Collected data:
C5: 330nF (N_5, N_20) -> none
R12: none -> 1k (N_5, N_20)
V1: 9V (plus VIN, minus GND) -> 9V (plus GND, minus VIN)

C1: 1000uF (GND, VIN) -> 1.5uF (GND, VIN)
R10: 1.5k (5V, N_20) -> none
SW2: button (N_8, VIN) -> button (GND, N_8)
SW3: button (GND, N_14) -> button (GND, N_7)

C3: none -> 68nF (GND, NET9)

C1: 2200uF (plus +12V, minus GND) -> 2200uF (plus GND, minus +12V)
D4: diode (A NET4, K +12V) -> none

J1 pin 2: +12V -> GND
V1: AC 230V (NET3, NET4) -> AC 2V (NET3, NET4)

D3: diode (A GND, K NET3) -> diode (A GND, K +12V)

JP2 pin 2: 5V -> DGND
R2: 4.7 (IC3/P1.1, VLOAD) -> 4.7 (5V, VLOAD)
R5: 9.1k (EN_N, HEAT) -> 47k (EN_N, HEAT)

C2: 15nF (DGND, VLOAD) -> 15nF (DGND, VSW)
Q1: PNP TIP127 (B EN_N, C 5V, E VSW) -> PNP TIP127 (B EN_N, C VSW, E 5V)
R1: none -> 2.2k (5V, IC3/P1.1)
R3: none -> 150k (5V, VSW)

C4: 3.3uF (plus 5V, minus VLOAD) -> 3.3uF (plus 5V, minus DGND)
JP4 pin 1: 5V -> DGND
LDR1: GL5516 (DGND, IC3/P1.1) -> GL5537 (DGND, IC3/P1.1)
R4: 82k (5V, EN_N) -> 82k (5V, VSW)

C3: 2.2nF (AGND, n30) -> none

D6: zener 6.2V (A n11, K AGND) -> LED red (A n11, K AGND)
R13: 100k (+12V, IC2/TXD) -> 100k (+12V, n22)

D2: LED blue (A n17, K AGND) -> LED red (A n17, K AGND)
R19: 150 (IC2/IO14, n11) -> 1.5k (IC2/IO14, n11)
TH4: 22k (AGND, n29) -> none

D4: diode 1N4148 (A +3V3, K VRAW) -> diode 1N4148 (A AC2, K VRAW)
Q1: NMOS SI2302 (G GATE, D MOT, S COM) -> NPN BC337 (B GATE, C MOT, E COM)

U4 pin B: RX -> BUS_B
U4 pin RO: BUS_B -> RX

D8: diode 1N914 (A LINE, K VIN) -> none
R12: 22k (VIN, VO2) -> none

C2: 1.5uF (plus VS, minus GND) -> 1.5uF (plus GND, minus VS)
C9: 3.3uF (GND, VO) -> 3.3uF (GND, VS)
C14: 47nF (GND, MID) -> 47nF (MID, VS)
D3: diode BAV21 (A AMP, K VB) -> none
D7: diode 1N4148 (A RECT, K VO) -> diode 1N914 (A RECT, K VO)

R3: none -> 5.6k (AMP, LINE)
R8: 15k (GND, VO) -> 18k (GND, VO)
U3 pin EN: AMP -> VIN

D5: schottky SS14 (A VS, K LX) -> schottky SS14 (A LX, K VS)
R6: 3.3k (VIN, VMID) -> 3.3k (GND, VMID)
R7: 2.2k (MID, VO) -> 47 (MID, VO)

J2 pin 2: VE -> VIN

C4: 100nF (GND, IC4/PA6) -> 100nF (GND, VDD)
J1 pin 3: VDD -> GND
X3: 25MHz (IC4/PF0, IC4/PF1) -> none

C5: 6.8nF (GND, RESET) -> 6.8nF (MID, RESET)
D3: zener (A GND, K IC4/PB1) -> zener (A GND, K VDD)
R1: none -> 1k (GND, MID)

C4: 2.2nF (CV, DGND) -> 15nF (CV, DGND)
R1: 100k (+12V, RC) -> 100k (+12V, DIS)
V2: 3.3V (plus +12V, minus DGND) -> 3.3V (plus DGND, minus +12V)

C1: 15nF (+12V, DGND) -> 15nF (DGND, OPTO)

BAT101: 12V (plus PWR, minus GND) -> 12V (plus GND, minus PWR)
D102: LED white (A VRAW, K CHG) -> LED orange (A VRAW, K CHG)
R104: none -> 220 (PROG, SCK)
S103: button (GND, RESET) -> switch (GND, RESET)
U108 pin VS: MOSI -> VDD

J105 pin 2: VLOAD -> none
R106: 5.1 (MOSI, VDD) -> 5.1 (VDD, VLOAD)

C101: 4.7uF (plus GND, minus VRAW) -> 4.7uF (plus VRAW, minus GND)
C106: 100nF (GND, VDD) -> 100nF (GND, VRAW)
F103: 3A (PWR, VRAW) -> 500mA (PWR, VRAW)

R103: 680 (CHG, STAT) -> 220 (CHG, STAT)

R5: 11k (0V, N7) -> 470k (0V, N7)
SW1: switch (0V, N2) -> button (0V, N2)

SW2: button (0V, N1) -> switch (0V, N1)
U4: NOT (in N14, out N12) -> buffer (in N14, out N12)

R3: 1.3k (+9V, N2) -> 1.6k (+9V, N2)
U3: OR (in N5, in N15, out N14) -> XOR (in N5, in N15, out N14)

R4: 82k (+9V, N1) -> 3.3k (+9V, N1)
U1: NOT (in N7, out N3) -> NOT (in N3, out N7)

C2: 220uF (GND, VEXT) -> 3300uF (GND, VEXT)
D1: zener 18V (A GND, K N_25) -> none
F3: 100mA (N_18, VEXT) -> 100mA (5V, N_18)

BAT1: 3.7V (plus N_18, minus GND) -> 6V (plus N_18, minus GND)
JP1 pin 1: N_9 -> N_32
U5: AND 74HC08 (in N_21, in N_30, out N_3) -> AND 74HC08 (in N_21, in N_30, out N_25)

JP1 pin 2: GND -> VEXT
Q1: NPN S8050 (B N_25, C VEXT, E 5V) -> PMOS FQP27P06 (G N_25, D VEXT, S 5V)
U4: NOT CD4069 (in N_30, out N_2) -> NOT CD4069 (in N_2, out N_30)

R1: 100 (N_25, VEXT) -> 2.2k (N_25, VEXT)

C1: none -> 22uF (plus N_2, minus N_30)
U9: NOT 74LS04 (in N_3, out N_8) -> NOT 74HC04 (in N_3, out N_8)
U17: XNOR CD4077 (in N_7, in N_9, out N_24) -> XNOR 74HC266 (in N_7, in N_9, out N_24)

■ To do: Reproduce the line containing "U3: OR (in N5, in" and every line after it. Stop at the last line of the records, and add nothing.

■ Solution to this task:
U3: OR (in N5, in N15, out N14) -> XOR (in N5, in N15, out N14)

R4: 82k (+9V, N1) -> 3.3k (+9V, N1)
U1: NOT (in N7, out N3) -> NOT (in N3, out N7)

C2: 220uF (GND, VEXT) -> 3300uF (GND, VEXT)
D1: zener 18V (A GND, K N_25) -> none
F3: 100mA (N_18, VEXT) -> 100mA (5V, N_18)

BAT1: 3.7V (plus N_18, minus GND) -> 6V (plus N_18, minus GND)
JP1 pin 1: N_9 -> N_32
U5: AND 74HC08 (in N_21, in N_30, out N_3) -> AND 74HC08 (in N_21, in N_30, out N_25)

JP1 pin 2: GND -> VEXT
Q1: NPN S8050 (B N_25, C VEXT, E 5V) -> PMOS FQP27P06 (G N_25, D VEXT, S 5V)
U4: NOT CD4069 (in N_30, out N_2) -> NOT CD4069 (in N_2, out N_30)

R1: 100 (N_25, VEXT) -> 2.2k (N_25, VEXT)

C1: none -> 22uF (plus N_2, minus N_30)
U9: NOT 74LS04 (in N_3, out N_8) -> NOT 74HC04 (in N_3, out N_8)
U17: XNOR CD4077 (in N_7, in N_9, out N_24) -> XNOR 74HC266 (in N_7, in N_9, out N_24)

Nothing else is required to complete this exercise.